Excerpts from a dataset
###

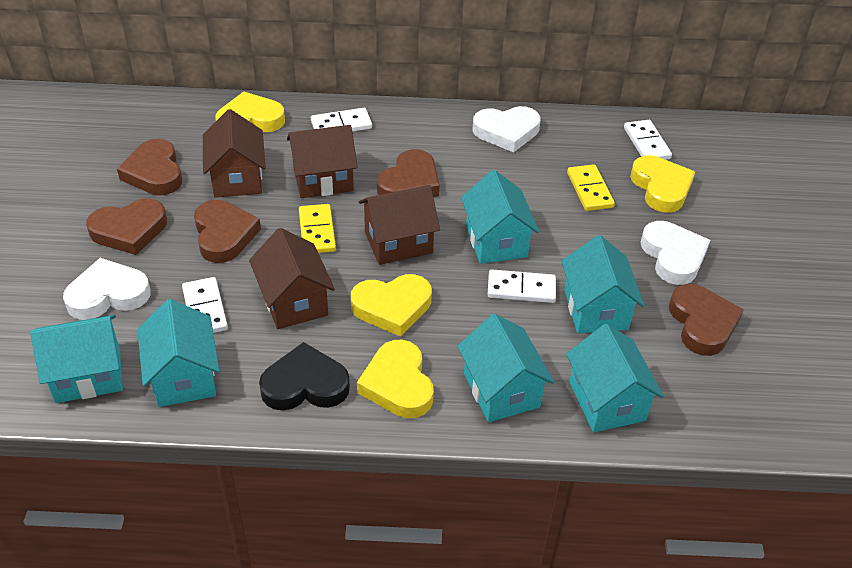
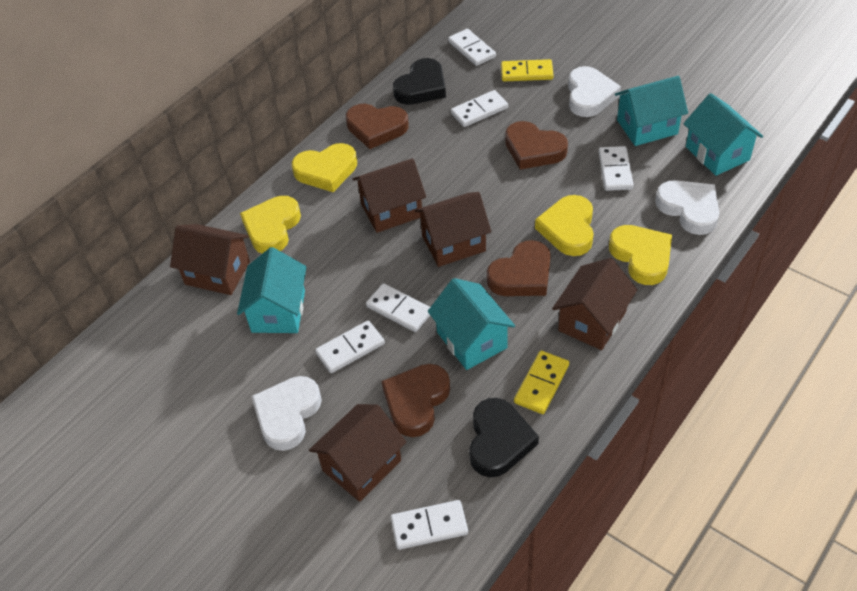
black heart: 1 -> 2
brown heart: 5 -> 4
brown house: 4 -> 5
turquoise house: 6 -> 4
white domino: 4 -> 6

###

▶ About this task: The answer consists of the line holding "brown house: 4 -> 5" and every line after it up to the end of the records, word for word.

▶ Task response:
brown house: 4 -> 5
turquoise house: 6 -> 4
white domino: 4 -> 6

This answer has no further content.